Start of Block

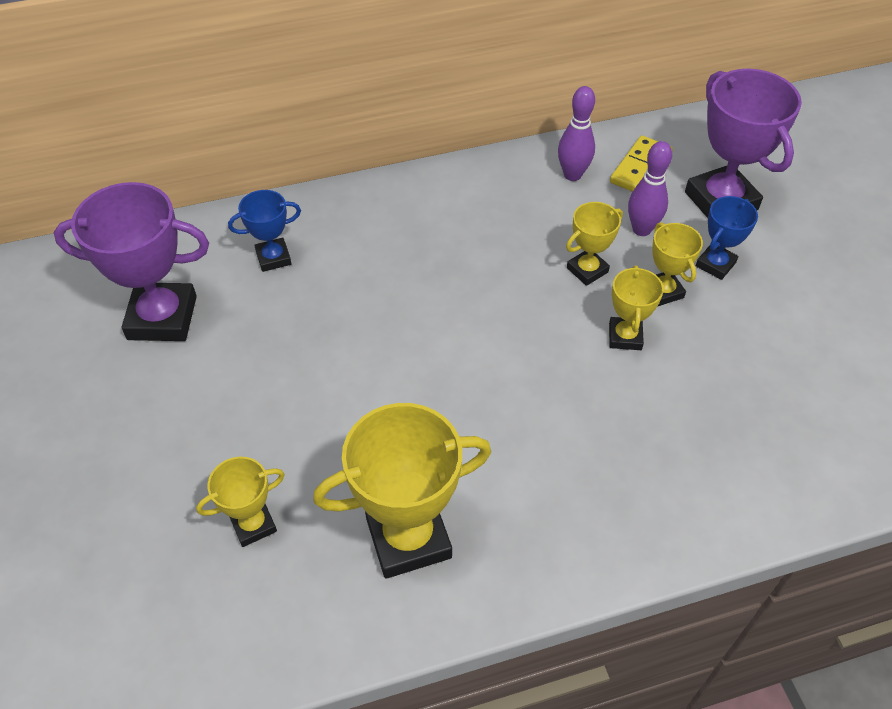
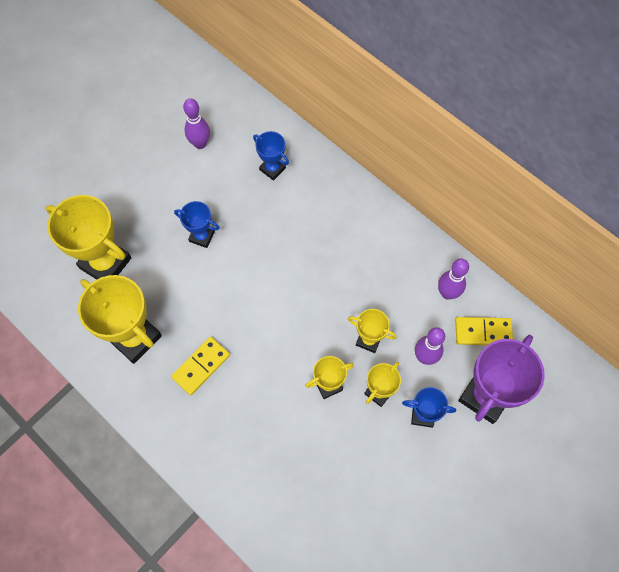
camera: 60 degrees right, 15 degrees up
(162, 318) = (200, 144): purple trophy -> purple bowling pin
(253, 524) = (105, 263): yellow trophy -> yellow trophy, size x1.88
(309, 379) = (202, 236): none -> blue trophy
(511, 469) = (201, 366): none -> yellow domino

End of Block

• _PROBLEM TO WORK ON_:
An exact copy of the records above is needed, free of pictures.

• _COMPLETED TASK_:
camera: 60 degrees right, 15 degrees up
(162, 318) = (200, 144): purple trophy -> purple bowling pin
(253, 524) = (105, 263): yellow trophy -> yellow trophy, size x1.88
(309, 379) = (202, 236): none -> blue trophy
(511, 469) = (201, 366): none -> yellow domino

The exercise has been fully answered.